All records that follow are to be copied exactly, with images omitted.

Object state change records
== Segment start ==

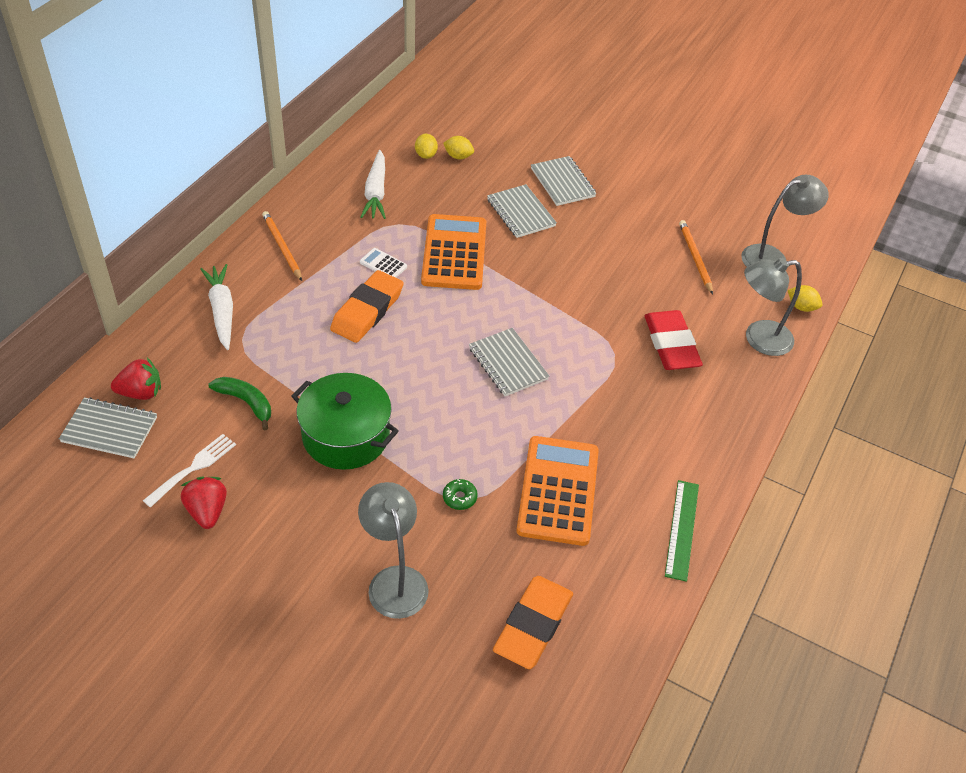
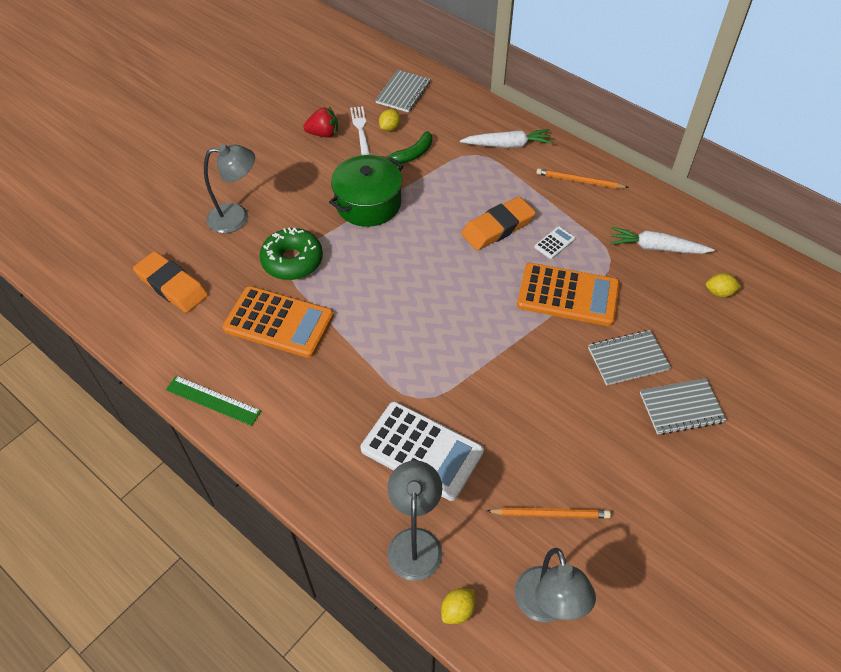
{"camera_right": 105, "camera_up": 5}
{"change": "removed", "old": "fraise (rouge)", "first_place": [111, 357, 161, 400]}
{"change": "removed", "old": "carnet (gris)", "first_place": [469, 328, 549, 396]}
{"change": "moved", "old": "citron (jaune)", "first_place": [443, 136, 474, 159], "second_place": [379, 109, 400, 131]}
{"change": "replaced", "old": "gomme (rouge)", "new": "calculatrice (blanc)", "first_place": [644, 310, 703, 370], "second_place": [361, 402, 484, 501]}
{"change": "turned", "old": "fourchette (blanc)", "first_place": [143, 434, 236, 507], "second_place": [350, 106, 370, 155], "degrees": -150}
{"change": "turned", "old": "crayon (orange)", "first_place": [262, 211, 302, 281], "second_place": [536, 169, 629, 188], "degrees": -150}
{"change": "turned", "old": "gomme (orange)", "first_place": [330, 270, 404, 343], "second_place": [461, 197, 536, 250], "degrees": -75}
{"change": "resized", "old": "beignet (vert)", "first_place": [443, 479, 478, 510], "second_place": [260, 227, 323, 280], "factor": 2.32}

== Segment end ==

Exercise result >>
{"camera_right": 105, "camera_up": 5}
{"change": "removed", "old": "fraise (rouge)", "first_place": [111, 357, 161, 400]}
{"change": "removed", "old": "carnet (gris)", "first_place": [469, 328, 549, 396]}
{"change": "moved", "old": "citron (jaune)", "first_place": [443, 136, 474, 159], "second_place": [379, 109, 400, 131]}
{"change": "replaced", "old": "gomme (rouge)", "new": "calculatrice (blanc)", "first_place": [644, 310, 703, 370], "second_place": [361, 402, 484, 501]}
{"change": "turned", "old": "fourchette (blanc)", "first_place": [143, 434, 236, 507], "second_place": [350, 106, 370, 155], "degrees": -150}
{"change": "turned", "old": "crayon (orange)", "first_place": [262, 211, 302, 281], "second_place": [536, 169, 629, 188], "degrees": -150}
{"change": "turned", "old": "gomme (orange)", "first_place": [330, 270, 404, 343], "second_place": [461, 197, 536, 250], "degrees": -75}
{"change": "resized", "old": "beignet (vert)", "first_place": [443, 479, 478, 510], "second_place": [260, 227, 323, 280], "factor": 2.32}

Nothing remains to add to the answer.